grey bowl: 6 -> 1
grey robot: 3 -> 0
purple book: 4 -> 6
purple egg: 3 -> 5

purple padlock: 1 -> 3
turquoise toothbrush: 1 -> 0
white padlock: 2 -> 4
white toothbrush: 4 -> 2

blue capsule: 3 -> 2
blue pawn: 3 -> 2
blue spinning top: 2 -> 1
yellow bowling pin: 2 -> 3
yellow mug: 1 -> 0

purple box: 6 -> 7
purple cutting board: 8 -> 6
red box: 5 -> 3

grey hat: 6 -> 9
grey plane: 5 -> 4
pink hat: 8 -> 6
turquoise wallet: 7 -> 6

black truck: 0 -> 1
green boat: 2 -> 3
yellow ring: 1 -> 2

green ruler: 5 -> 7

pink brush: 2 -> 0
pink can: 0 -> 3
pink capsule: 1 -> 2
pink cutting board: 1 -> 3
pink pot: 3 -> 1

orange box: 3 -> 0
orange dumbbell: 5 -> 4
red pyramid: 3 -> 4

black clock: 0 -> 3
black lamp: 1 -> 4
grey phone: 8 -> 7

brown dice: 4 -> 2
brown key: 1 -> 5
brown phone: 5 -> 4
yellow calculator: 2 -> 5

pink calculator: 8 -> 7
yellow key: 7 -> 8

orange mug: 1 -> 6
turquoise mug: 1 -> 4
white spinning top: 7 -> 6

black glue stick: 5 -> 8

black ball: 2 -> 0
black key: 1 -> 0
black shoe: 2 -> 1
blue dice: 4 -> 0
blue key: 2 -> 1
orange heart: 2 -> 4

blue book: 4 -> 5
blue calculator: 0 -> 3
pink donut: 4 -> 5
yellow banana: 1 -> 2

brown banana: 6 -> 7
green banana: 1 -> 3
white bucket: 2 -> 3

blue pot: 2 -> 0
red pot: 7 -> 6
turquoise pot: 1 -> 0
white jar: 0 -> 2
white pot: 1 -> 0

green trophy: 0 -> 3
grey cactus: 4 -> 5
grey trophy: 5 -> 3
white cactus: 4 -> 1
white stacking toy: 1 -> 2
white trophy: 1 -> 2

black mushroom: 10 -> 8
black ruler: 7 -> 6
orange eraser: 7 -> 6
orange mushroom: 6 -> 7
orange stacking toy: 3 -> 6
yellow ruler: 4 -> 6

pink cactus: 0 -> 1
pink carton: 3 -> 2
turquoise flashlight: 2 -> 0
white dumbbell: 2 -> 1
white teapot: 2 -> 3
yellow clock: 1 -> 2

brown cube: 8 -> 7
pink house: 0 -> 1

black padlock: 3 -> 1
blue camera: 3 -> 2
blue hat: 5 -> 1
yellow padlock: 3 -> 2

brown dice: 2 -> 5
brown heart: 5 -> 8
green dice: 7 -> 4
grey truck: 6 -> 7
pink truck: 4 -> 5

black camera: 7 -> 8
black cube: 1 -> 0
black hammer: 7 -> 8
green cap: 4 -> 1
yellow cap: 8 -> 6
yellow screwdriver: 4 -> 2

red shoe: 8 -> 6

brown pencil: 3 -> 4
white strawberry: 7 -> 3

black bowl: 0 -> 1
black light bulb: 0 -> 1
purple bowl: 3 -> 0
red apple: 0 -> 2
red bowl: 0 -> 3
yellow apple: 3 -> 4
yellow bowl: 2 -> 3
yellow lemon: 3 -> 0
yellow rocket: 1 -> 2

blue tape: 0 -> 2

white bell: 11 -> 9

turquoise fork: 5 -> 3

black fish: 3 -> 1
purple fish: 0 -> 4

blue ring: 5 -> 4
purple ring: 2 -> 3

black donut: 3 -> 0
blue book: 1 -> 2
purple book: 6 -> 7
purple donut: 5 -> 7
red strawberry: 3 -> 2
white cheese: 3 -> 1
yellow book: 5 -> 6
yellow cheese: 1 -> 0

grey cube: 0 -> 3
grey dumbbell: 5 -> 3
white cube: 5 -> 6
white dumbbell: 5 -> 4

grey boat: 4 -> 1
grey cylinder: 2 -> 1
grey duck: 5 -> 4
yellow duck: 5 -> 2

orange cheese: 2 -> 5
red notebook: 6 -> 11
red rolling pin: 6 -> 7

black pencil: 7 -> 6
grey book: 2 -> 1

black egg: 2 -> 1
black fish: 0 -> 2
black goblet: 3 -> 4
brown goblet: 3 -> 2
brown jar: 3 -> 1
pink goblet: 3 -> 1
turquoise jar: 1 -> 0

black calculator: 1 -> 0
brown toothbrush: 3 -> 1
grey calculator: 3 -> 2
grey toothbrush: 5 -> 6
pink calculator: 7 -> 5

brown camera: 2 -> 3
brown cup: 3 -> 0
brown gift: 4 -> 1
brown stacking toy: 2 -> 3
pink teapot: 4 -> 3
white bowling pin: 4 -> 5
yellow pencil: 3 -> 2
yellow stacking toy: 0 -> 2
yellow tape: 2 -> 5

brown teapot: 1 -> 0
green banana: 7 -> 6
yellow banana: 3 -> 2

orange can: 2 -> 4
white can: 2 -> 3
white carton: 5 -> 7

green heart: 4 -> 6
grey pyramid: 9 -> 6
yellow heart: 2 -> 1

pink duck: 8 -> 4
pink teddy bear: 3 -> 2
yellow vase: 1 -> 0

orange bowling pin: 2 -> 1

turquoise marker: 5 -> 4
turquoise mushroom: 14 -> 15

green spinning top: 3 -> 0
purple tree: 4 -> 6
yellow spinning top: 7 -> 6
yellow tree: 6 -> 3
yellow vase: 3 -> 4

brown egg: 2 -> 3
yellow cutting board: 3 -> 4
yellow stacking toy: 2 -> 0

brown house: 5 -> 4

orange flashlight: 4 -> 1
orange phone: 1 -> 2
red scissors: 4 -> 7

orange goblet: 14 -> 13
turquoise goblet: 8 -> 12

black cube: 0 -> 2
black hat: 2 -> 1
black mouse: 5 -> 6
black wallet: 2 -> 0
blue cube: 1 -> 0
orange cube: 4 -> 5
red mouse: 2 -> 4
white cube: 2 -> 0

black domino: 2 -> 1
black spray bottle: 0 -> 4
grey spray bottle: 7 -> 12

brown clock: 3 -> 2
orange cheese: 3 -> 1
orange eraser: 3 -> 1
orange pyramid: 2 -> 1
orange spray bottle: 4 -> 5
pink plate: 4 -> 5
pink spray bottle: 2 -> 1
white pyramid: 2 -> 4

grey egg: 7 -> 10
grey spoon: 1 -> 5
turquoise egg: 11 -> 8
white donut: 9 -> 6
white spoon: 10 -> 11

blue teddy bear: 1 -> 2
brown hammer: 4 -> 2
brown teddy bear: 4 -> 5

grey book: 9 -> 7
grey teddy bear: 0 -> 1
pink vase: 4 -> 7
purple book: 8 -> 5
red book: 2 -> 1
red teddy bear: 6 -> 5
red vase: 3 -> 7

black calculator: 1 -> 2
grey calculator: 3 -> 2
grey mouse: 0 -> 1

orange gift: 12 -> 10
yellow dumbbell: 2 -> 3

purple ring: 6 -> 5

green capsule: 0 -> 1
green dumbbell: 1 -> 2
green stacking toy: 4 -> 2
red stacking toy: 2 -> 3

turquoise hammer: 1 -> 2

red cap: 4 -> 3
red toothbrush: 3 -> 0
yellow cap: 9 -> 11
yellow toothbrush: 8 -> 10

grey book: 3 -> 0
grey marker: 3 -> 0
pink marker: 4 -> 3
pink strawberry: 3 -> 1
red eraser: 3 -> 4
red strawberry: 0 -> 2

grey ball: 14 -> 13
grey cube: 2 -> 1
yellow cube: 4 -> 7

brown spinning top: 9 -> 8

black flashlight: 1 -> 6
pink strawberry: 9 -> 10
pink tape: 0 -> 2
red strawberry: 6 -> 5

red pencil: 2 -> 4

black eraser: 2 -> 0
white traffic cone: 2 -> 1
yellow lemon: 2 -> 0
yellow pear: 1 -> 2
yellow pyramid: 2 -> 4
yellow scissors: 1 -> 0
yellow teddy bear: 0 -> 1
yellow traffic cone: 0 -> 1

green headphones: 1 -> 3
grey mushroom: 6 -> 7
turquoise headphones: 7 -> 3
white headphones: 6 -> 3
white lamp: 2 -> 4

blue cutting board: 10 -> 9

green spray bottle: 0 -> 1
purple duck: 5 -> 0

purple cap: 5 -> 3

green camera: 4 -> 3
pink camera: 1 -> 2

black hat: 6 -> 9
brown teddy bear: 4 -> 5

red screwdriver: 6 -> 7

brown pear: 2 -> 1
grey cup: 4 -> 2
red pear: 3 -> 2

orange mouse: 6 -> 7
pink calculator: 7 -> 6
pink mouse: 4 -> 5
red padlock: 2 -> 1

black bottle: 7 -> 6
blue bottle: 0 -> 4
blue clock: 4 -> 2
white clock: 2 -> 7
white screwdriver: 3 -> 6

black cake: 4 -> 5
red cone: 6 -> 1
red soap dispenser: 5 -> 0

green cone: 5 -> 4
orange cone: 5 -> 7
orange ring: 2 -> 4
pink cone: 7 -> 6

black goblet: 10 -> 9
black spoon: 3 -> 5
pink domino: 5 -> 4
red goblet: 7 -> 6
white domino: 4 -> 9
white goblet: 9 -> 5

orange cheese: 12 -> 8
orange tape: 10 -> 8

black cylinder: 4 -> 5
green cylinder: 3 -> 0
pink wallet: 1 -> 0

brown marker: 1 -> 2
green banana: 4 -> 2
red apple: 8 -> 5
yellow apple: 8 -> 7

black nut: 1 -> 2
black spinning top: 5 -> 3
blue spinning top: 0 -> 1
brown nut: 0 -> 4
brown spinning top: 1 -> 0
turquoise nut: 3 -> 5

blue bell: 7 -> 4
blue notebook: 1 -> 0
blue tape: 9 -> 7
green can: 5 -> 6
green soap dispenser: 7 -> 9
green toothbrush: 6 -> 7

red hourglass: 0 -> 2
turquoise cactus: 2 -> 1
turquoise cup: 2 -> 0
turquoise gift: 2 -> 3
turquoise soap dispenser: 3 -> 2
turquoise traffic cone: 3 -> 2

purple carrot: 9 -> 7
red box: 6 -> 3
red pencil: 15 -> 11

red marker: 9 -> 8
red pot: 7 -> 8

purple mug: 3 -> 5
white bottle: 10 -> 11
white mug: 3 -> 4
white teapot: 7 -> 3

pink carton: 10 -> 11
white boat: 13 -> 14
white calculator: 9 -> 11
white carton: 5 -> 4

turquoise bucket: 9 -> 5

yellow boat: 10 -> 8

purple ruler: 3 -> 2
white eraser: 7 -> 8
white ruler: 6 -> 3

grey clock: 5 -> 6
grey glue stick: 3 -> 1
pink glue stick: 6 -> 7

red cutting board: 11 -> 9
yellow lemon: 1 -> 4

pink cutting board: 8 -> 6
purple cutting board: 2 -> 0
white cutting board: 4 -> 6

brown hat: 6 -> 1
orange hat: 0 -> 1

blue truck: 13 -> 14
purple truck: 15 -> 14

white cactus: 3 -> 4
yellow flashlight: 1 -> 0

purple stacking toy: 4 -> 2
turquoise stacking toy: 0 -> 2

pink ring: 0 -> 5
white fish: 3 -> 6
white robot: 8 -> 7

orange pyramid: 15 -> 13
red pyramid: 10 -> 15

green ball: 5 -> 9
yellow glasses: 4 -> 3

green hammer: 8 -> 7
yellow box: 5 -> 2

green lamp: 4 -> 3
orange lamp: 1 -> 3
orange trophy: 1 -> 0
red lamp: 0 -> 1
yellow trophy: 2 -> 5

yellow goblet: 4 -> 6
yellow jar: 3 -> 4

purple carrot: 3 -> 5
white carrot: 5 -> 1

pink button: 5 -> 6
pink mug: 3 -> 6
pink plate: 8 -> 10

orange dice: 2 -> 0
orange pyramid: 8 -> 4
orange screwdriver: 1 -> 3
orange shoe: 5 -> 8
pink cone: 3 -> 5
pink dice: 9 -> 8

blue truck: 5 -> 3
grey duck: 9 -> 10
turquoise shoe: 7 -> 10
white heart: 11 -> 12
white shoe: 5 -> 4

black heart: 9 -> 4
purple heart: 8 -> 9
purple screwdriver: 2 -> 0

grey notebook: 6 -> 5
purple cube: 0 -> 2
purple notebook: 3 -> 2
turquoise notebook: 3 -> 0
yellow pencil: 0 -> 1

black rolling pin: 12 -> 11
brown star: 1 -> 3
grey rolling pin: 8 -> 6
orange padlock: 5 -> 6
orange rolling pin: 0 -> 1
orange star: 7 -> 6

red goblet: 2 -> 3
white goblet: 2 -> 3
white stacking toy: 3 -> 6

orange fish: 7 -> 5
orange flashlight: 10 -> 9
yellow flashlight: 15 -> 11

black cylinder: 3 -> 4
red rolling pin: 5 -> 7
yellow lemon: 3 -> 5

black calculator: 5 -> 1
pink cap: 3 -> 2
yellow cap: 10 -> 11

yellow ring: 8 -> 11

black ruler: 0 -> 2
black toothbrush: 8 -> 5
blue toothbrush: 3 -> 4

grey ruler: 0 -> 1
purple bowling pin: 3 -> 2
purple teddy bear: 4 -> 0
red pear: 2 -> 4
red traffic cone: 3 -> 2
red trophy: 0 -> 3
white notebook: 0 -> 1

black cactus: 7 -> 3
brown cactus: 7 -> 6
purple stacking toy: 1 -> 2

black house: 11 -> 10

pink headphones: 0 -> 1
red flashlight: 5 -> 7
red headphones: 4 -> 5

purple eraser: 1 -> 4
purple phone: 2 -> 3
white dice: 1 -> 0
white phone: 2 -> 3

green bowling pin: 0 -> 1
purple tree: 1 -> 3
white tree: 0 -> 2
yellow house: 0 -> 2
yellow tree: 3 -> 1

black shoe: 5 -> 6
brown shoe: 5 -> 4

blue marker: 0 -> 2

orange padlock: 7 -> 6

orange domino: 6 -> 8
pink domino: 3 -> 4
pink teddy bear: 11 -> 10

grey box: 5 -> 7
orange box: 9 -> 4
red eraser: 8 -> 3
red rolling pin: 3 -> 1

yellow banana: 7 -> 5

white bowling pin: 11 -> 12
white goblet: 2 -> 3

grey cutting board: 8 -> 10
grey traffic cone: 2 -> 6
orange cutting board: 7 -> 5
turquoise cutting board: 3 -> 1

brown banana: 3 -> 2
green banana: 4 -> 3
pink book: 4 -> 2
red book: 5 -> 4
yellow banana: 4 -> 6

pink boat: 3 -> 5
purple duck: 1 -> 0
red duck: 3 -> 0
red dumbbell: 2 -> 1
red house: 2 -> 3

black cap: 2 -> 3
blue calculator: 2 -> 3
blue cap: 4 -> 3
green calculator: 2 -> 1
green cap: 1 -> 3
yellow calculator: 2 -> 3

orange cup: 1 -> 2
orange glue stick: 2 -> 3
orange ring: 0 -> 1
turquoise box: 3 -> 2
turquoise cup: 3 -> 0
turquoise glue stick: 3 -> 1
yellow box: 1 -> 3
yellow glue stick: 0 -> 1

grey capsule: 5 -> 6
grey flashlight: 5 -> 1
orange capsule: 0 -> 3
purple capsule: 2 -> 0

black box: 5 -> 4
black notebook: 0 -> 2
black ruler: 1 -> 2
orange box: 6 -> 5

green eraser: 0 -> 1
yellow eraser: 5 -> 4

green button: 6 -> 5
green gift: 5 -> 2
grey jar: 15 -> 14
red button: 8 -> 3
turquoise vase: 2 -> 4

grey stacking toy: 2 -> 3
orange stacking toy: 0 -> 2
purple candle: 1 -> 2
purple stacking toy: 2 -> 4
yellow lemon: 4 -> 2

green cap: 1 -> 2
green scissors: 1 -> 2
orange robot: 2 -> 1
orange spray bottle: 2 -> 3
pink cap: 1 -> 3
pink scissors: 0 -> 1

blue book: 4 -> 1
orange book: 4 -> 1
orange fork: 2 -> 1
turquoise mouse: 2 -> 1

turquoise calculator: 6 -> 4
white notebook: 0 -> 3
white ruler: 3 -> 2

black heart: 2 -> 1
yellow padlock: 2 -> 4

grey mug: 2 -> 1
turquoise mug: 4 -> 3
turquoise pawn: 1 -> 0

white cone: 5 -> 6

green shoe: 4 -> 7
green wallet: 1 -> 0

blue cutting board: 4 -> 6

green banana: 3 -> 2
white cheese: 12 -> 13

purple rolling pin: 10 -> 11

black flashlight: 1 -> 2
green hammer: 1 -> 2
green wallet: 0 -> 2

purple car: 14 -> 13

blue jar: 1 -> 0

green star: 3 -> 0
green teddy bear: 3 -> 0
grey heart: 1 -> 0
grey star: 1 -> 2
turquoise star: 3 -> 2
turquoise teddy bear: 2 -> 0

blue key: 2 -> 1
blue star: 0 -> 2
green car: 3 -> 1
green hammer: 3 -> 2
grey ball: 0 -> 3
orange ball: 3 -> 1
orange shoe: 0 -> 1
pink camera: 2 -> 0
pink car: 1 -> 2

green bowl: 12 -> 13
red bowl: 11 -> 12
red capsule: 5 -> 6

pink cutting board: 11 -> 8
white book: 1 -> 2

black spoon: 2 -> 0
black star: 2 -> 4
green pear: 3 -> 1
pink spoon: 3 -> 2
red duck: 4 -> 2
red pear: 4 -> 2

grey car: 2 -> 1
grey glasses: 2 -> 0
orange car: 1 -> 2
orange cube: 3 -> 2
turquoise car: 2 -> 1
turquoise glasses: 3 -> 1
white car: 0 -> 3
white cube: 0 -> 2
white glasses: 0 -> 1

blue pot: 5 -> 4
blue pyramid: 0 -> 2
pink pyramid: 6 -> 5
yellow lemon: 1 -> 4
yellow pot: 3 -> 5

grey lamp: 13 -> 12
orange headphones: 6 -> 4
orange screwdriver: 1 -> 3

++++++++

=== Problem ===
Your answer consists solely of the lines from the top of the records above through the line that contains "black cube: 1 -> 0", each echoed exactly.

=== Your response ===
grey bowl: 6 -> 1
grey robot: 3 -> 0
purple book: 4 -> 6
purple egg: 3 -> 5

purple padlock: 1 -> 3
turquoise toothbrush: 1 -> 0
white padlock: 2 -> 4
white toothbrush: 4 -> 2

blue capsule: 3 -> 2
blue pawn: 3 -> 2
blue spinning top: 2 -> 1
yellow bowling pin: 2 -> 3
yellow mug: 1 -> 0

purple box: 6 -> 7
purple cutting board: 8 -> 6
red box: 5 -> 3

grey hat: 6 -> 9
grey plane: 5 -> 4
pink hat: 8 -> 6
turquoise wallet: 7 -> 6

black truck: 0 -> 1
green boat: 2 -> 3
yellow ring: 1 -> 2

green ruler: 5 -> 7

pink brush: 2 -> 0
pink can: 0 -> 3
pink capsule: 1 -> 2
pink cutting board: 1 -> 3
pink pot: 3 -> 1

orange box: 3 -> 0
orange dumbbell: 5 -> 4
red pyramid: 3 -> 4

black clock: 0 -> 3
black lamp: 1 -> 4
grey phone: 8 -> 7

brown dice: 4 -> 2
brown key: 1 -> 5
brown phone: 5 -> 4
yellow calculator: 2 -> 5

pink calculator: 8 -> 7
yellow key: 7 -> 8

orange mug: 1 -> 6
turquoise mug: 1 -> 4
white spinning top: 7 -> 6

black glue stick: 5 -> 8

black ball: 2 -> 0
black key: 1 -> 0
black shoe: 2 -> 1
blue dice: 4 -> 0
blue key: 2 -> 1
orange heart: 2 -> 4

blue book: 4 -> 5
blue calculator: 0 -> 3
pink donut: 4 -> 5
yellow banana: 1 -> 2

brown banana: 6 -> 7
green banana: 1 -> 3
white bucket: 2 -> 3

blue pot: 2 -> 0
red pot: 7 -> 6
turquoise pot: 1 -> 0
white jar: 0 -> 2
white pot: 1 -> 0

green trophy: 0 -> 3
grey cactus: 4 -> 5
grey trophy: 5 -> 3
white cactus: 4 -> 1
white stacking toy: 1 -> 2
white trophy: 1 -> 2

black mushroom: 10 -> 8
black ruler: 7 -> 6
orange eraser: 7 -> 6
orange mushroom: 6 -> 7
orange stacking toy: 3 -> 6
yellow ruler: 4 -> 6

pink cactus: 0 -> 1
pink carton: 3 -> 2
turquoise flashlight: 2 -> 0
white dumbbell: 2 -> 1
white teapot: 2 -> 3
yellow clock: 1 -> 2

brown cube: 8 -> 7
pink house: 0 -> 1

black padlock: 3 -> 1
blue camera: 3 -> 2
blue hat: 5 -> 1
yellow padlock: 3 -> 2

brown dice: 2 -> 5
brown heart: 5 -> 8
green dice: 7 -> 4
grey truck: 6 -> 7
pink truck: 4 -> 5

black camera: 7 -> 8
black cube: 1 -> 0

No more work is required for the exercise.